TASK DETAILS: Beginning with the line where "C6: 56pF (GND, XO) -> none" appears, retype every remaining line of the data below, both the first and last included.

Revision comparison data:
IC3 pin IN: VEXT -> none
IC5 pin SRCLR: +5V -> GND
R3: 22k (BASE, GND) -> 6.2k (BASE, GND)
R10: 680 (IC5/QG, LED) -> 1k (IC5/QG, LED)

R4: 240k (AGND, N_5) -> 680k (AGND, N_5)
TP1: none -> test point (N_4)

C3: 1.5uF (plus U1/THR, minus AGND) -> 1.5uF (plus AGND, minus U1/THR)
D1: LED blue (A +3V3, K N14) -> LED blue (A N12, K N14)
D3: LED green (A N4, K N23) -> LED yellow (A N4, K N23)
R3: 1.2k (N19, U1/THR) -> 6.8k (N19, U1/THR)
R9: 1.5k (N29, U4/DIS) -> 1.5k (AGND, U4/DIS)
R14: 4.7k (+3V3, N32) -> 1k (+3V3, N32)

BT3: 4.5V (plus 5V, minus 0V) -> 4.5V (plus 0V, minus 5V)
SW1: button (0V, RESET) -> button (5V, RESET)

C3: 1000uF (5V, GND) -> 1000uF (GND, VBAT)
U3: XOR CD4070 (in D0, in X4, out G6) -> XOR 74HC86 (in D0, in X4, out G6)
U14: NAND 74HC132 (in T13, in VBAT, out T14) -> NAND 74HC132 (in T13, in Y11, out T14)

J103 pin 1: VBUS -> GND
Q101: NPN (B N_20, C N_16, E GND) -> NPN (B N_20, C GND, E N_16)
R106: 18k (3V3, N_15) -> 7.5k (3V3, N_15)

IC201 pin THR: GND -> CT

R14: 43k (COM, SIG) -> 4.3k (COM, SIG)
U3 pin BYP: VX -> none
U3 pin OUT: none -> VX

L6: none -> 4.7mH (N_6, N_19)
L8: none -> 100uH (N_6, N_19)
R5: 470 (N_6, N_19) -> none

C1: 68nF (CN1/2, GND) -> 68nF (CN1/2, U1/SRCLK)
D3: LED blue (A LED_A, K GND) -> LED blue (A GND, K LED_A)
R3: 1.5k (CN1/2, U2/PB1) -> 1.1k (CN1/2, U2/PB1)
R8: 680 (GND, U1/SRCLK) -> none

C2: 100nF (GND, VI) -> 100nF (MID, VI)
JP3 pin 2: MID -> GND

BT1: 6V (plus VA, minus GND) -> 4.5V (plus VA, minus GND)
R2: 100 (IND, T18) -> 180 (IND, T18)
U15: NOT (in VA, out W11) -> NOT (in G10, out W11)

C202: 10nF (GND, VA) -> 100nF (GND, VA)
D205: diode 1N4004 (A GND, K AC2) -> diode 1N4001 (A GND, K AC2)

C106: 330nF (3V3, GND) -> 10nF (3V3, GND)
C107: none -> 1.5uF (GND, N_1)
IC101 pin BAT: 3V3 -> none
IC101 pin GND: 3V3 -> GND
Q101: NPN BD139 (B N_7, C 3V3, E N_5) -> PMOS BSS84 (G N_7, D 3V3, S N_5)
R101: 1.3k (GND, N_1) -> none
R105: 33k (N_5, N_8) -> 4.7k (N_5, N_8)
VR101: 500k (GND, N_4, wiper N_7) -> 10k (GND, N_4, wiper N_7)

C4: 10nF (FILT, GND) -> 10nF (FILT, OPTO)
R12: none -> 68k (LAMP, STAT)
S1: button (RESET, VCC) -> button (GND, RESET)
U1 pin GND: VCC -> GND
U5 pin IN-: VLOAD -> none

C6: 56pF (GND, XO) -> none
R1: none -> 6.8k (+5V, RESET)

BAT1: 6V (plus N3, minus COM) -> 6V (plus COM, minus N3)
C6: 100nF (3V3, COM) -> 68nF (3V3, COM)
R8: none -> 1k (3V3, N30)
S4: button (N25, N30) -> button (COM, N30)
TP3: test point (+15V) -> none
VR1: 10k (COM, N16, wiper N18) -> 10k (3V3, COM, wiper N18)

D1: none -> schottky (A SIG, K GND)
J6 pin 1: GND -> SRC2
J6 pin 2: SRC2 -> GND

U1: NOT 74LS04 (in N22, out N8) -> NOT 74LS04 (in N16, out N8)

RESPONSE TO THE TASK:
C6: 56pF (GND, XO) -> none
R1: none -> 6.8k (+5V, RESET)

BAT1: 6V (plus N3, minus COM) -> 6V (plus COM, minus N3)
C6: 100nF (3V3, COM) -> 68nF (3V3, COM)
R8: none -> 1k (3V3, N30)
S4: button (N25, N30) -> button (COM, N30)
TP3: test point (+15V) -> none
VR1: 10k (COM, N16, wiper N18) -> 10k (3V3, COM, wiper N18)

D1: none -> schottky (A SIG, K GND)
J6 pin 1: GND -> SRC2
J6 pin 2: SRC2 -> GND

U1: NOT 74LS04 (in N22, out N8) -> NOT 74LS04 (in N16, out N8)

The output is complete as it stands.